[Entries provided]:
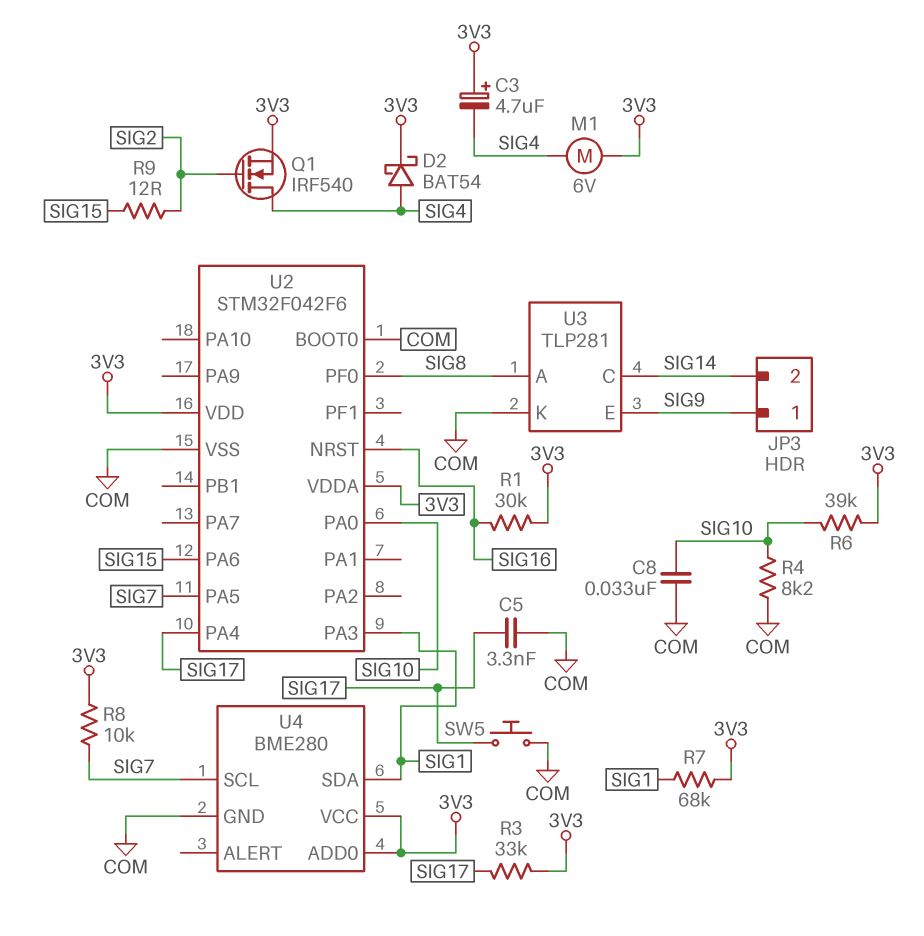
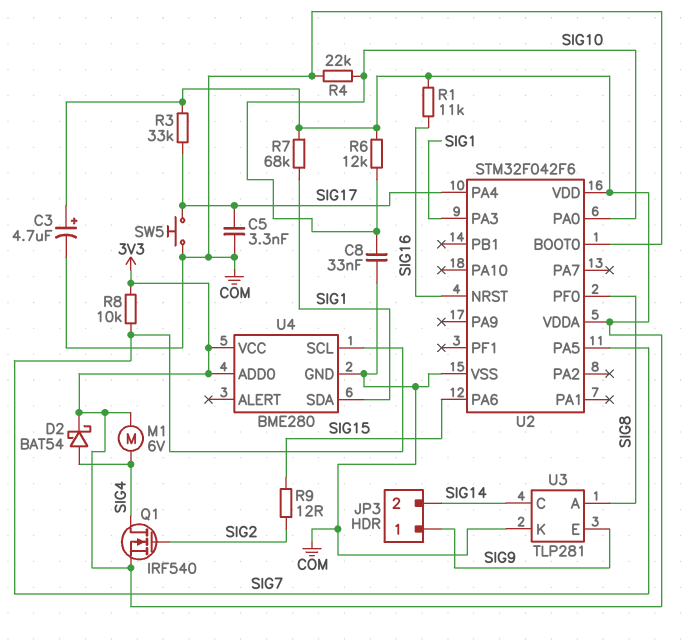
C3: 4.7uF (plus 3V3, minus SIG4) -> 4.7uF (plus 3V3, minus COM)
R1: 30k (3V3, SIG16) -> 11k (3V3, SIG16)
R4: 8.2k (COM, SIG10) -> 22k (COM, SIG10)
R6: 39k (3V3, SIG10) -> 12k (3V3, SIG10)

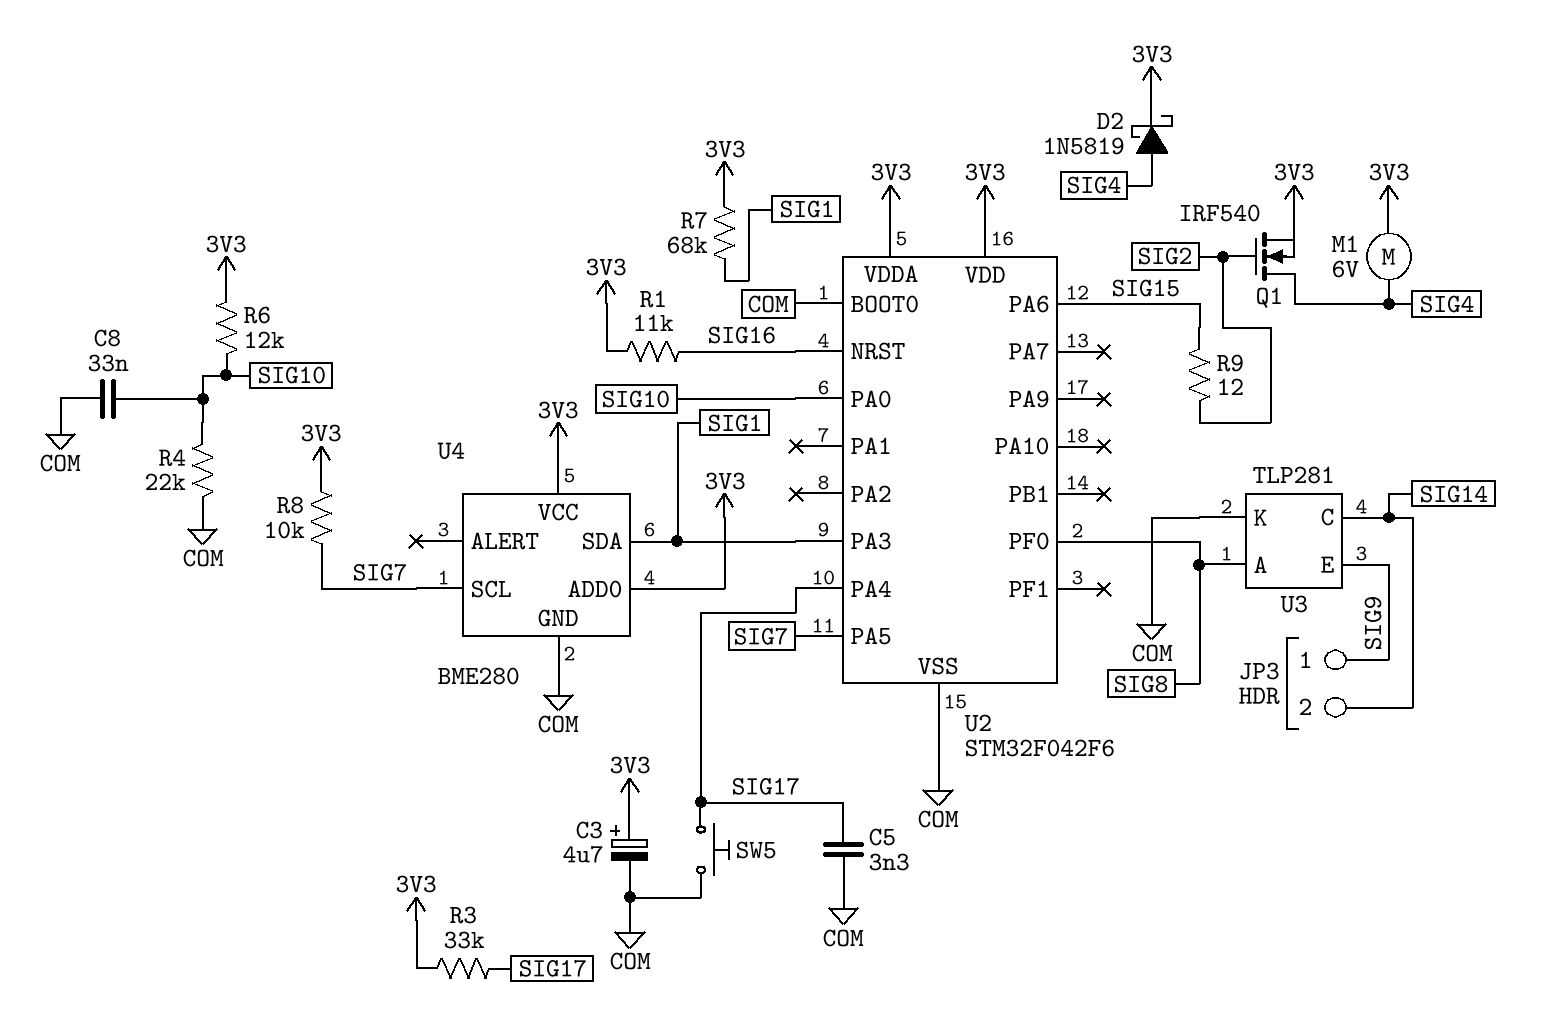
D2: schottky BAT54 (A SIG4, K 3V3) -> schottky 1N5819 (A SIG4, K 3V3)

[Directions]: Starting at the line that contains "R1: 30k (3V3, SIG16) -> 11k (3V3, SIG16)", please write out every line to the end of the entries, inclusive, copied exactly and with pictures omitted.

[Answer area]:
R1: 30k (3V3, SIG16) -> 11k (3V3, SIG16)
R4: 8.2k (COM, SIG10) -> 22k (COM, SIG10)
R6: 39k (3V3, SIG10) -> 12k (3V3, SIG10)

D2: schottky BAT54 (A SIG4, K 3V3) -> schottky 1N5819 (A SIG4, K 3V3)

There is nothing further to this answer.